**WHAT IS EXPECTED**
List each line in the items below that contains the string "acciaccatura", copying every such line whole. Case counts.

**DATASET RECORDS**
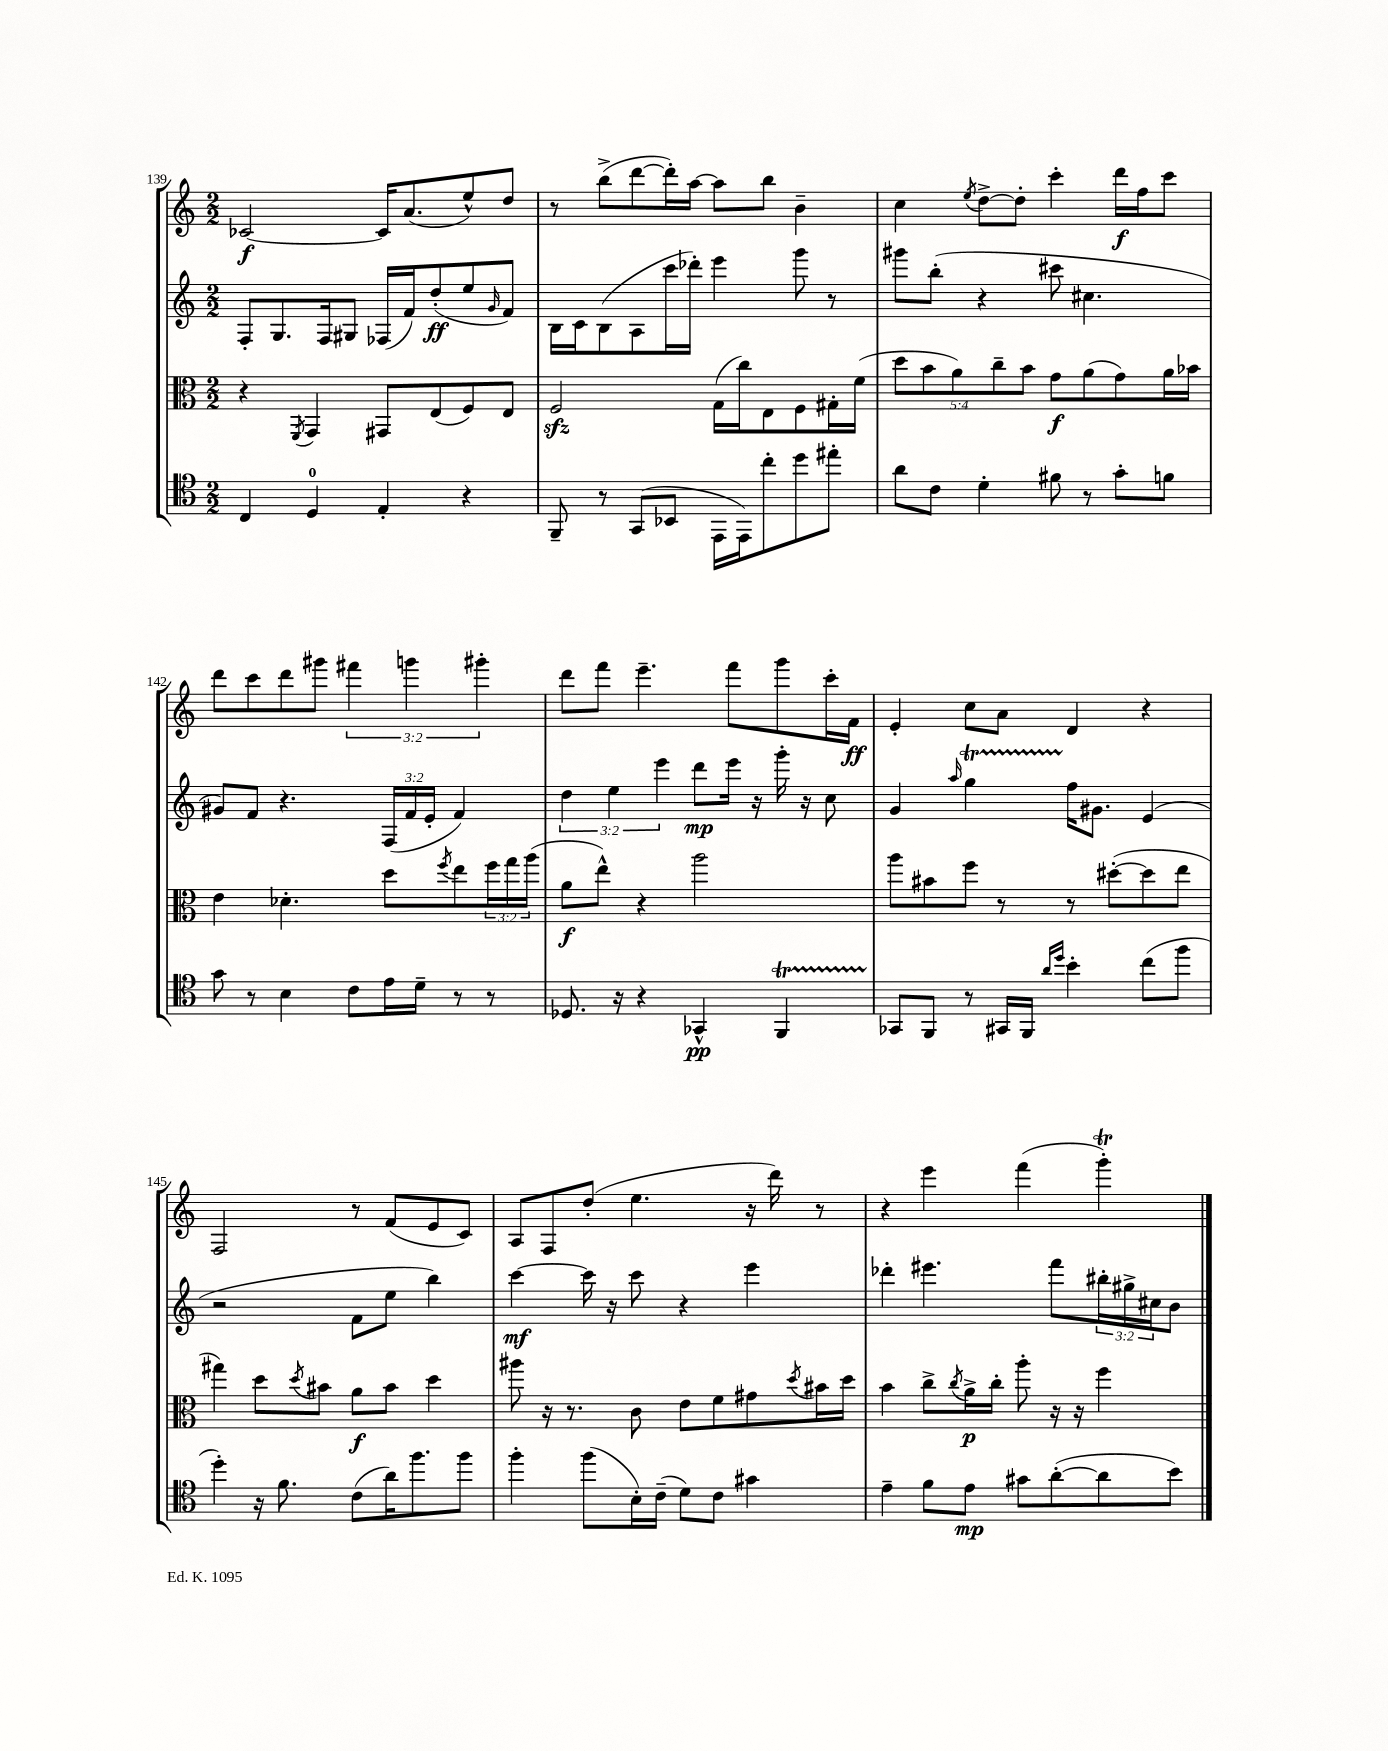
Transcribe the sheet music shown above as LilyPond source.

<<
\new StaffGroup <<
\new Staff = "s0" {
    \clef treble \key c \major \numericTimeSignature \time 2/2 \override Staff.TupletNumber.text = #tuplet-number::calc-fraction-text
    ces'2~\f ces'16 a'8.( e''8-^) d''8 |
    r8 b''8->( d'''8~ d'''16-.) a''16~ a''8 b''8 b'4-- |
    c''4 \acciaccatura { e''8 } d''8~-> d''8-. c'''4-. d'''16\f f''16 c'''8 |
    d'''8 c'''8 d'''8 gis'''8 \tuplet 3/2 { fis'''4 g'''4 gis'''4-. } |
    d'''8 f'''8 e'''4.-- f'''8 g'''8 c'''16-. f'16\ff |
    e'4-. c''8 a'8 d'4 r4 |
    f2 r8 f'8( e'8 c'8) |
    a8 f8 d''8-.( e''4. r16 d'''16) r8 |
    r4 e'''4 f'''4( g'''4-.\trill) \bar "|." |
}
\new Staff = "s1" {
    \clef treble \key c \major \numericTimeSignature \time 2/2 \override Staff.TupletNumber.text = #tuplet-number::calc-fraction-text
    f8-. g8. f16 gis8 fes16( f'16) d''8-.\ff( e''8 \grace { g'16 } f'8) |
    b16 c'16 b8( a8 c'''16 des'''16-.) e'''4 g'''8 r8 |
    gis'''8 b''8-.( r4 cis'''8 cis''4. |
    gis'8) f'8 r4. \tuplet 3/2 { f16( f'16 e'16-. } f'4) |
    \tuplet 3/2 { d''4 e''4 e'''4 } d'''8\mp e'''16 r16 g'''16-. r16 c''8 |
    g'4 \grace { a''16 } g''4\startTrillSpan f''16\stopTrillSpan gis'8. e'4( |
    r2 f'8 e''8 b''4) |
    c'''4~\mf c'''16 r16 c'''8 r4 e'''4 |
    des'''4-. eis'''4. f'''8 \tuplet 3/2 { bis''16-. gis''16-> cis''16 } b'8 \bar "|." |
}
\new Staff = "s2" {
    \clef alto \key c \major \numericTimeSignature \time 2/2 \override Staff.TupletNumber.text = #tuplet-number::calc-fraction-text
    r4 \acciaccatura { f,8 } g,4 gis,8 e8( f8) e8 |
    f2\sfz g16( c''16) e8 f8 gis16-. f'16( |
    \tuplet 5/4 { d''8 b'8 a'8) c''8-- b'8 } g'8\f a'8( g'8) a'16 bes'16 |
    e'4 des'4.-. d''8 \acciaccatura { f''8 } e''8 \tuplet 3/2 { f''16 g''16 a''16( } |
    a'8\f e''8-^) r4 a''2 |
    a''8 bis'8 f''8 r8 r8 dis''8~-.( dis''8 e''8 |
    gis''4) d''8 \acciaccatura { d''8 } bis'8 a'8\f bis'8 d''4 |
    ais''8 r16 r8. c'8 e'8 f'8 gis'8 \acciaccatura { d''8 } bis'16 d''16 |
    b'4 c''8-> \acciaccatura { c''8 } a'16->\p c''16-. a''8-. r16 r16 f''4 \bar "|." |
}
\new Staff = "s3" {
    \clef tenor \key c \major \numericTimeSignature \time 2/2
    c4 d4-0 e4-. r4 |
    f,8-- r8 g,8( bes,8 e,16 e,16) c''8-. d''8 eis''8-. |
    a'8 c'8 d'4-. fis'8 r8 g'8-. f'8 |
    g'8 r8 b4 c'8 e'16 d'16-- r8 r8 |
    des8. r16 r4 ges,4-^\pp f,4\startTrillSpan |
    ges,8\stopTrillSpan f,8 r8 gis,16 f,16 \grace { a'16 d''16 } b'4-. c''8( f''8 |
    d''4-.) r16 f'8. c'8( a'16) f''8. f''8 |
    f''4-. f''8( b16-.) c'16--( d'8) c'8 gis'4 |
    e'4-- f'8 e'8\mp gis'8 a'8~-.( a'8 b'8) \bar "|." |
}
>>
>>
\layout { \context { \Score currentBarNumber = #139 } }
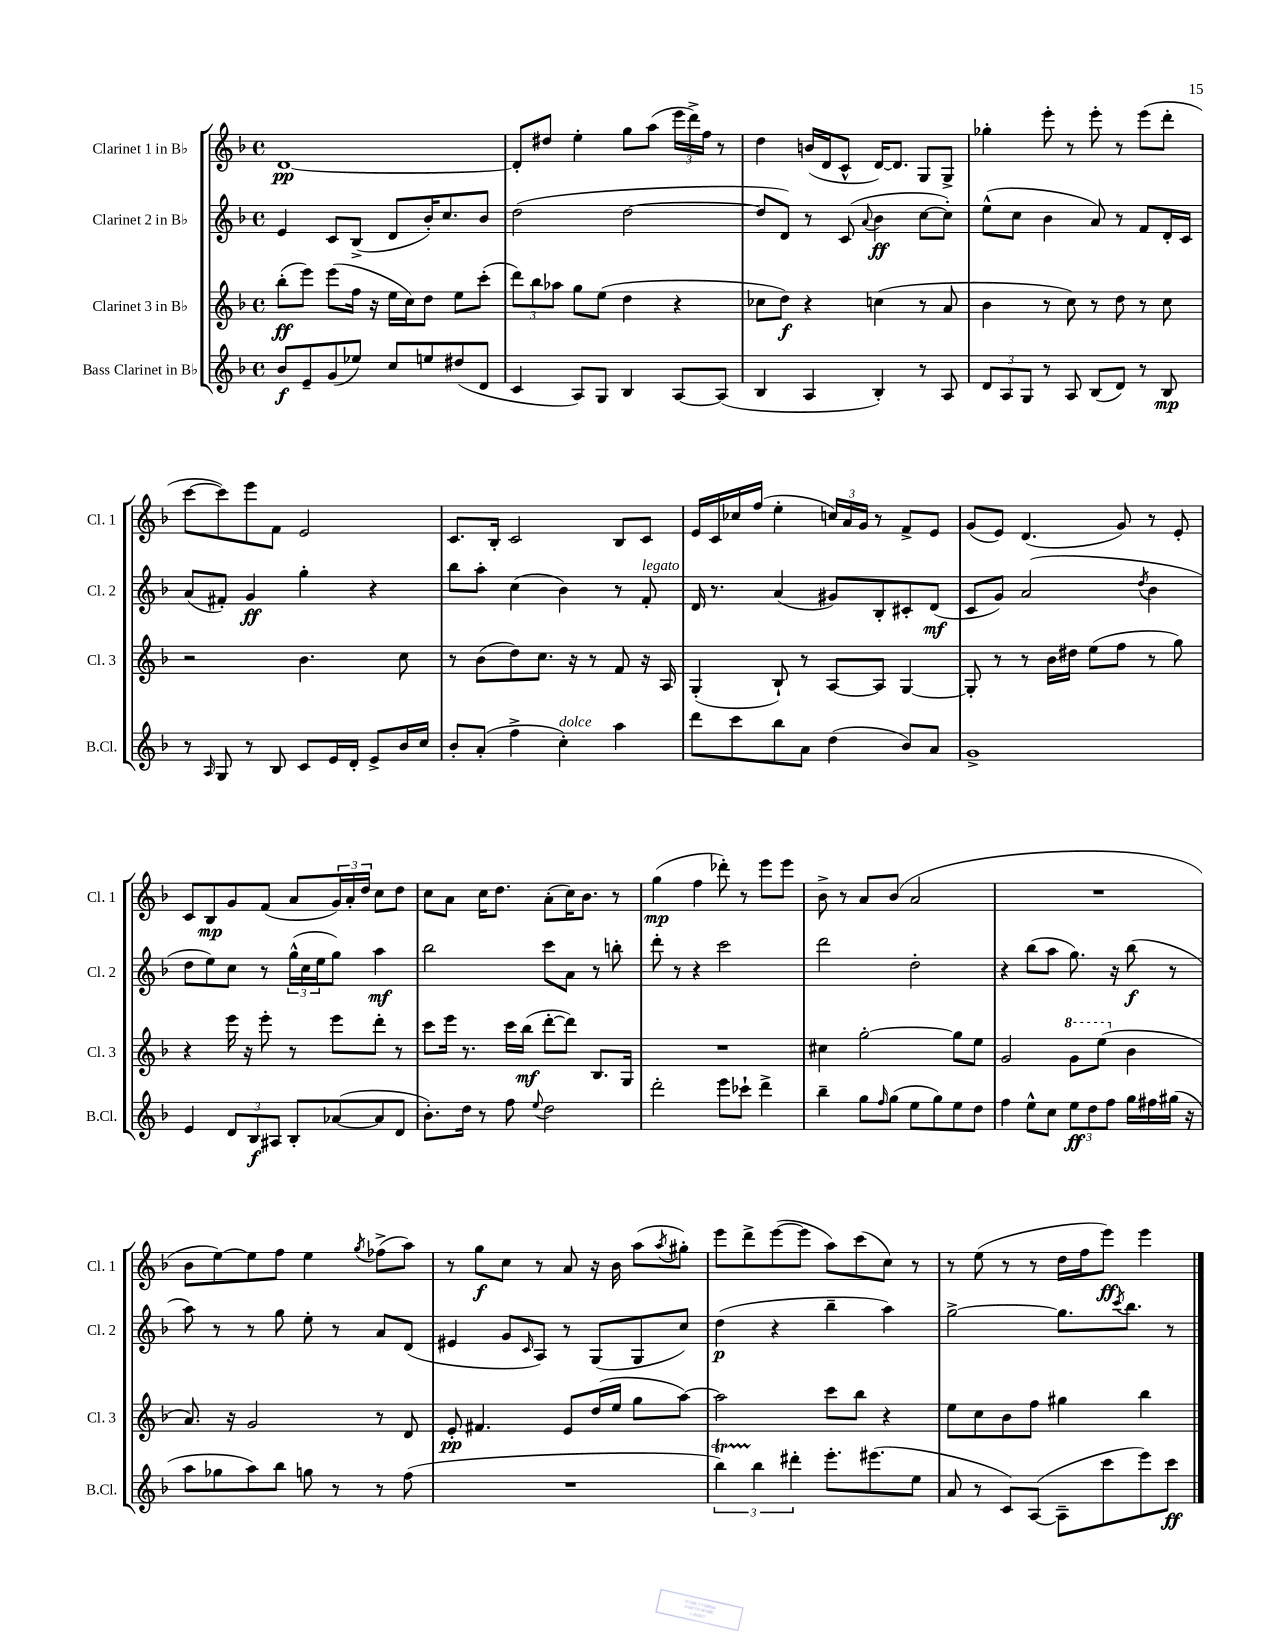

**SOLUTION FOR THIS EXERCISE**
    c''4 \acciaccatura { e''8 } d''8~-> d''8-. c'''4-. d'''16\f f''16 c'''8 |
    r4 \acciaccatura { f,8 } g,4 gis,8 e8( f8) e8 |
    e'4 des'4.-. d''8 \acciaccatura { f''8 } e''8 \tuplet 3/2 { f''16 g''16 a''16( } |
    gis''4) d''8 \acciaccatura { d''8 } bis'8 a'8\f bis'8 d''4 |
    ais''8 r16 r8. c'8 e'8 f'8 gis'8 \acciaccatura { d''8 } bis'16 d''16 |
    b'4 c''8-> \acciaccatura { c''8 } a'16->\p c''16-. a''8-. r16 r16 f''4 \bar "|." |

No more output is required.